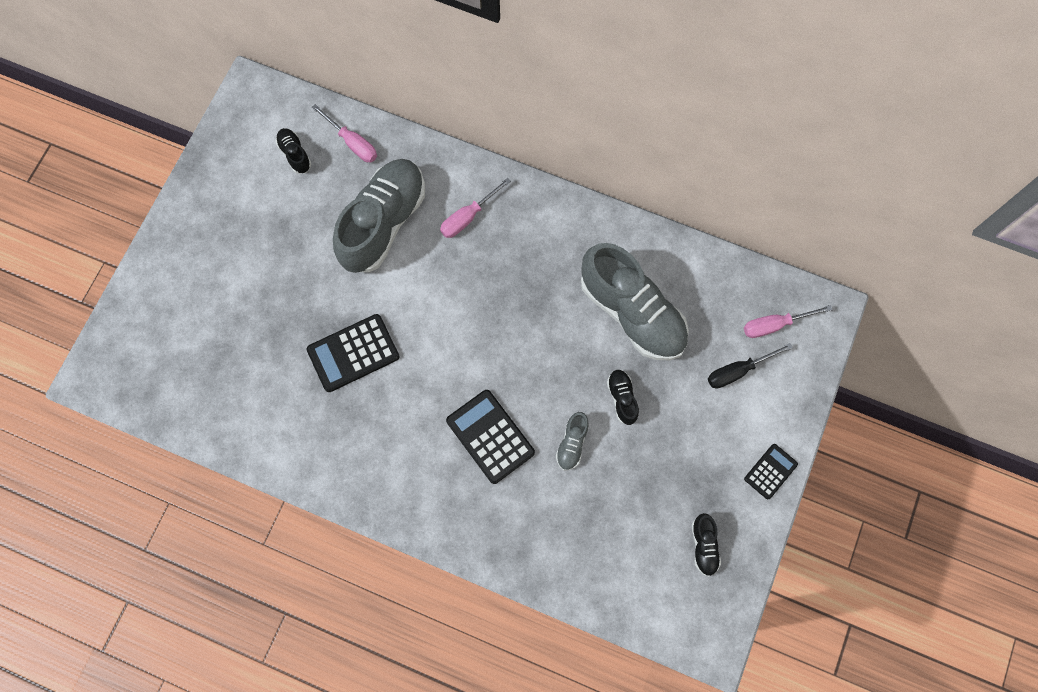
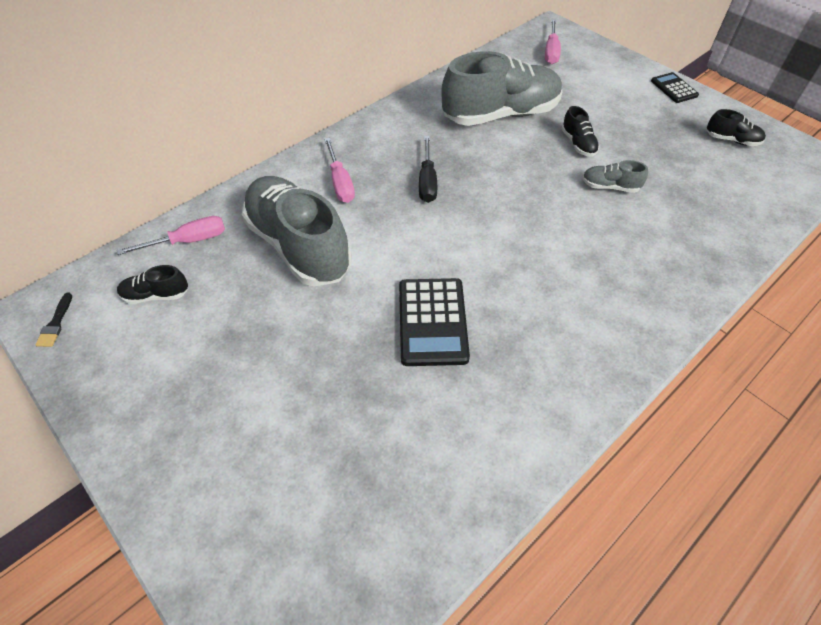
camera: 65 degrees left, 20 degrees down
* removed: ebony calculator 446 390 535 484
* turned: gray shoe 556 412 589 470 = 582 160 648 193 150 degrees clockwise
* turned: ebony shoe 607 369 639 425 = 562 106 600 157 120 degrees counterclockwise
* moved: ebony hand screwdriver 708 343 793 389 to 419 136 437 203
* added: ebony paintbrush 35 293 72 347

════════════════

• _Description of the task_
Give back, unchanged, every line from the one with "120 degrees counterclockwise" to the end of the entries above.

• _Answer to this problem_
* turned: ebony shoe 607 369 639 425 = 562 106 600 157 120 degrees counterclockwise
* moved: ebony hand screwdriver 708 343 793 389 to 419 136 437 203
* added: ebony paintbrush 35 293 72 347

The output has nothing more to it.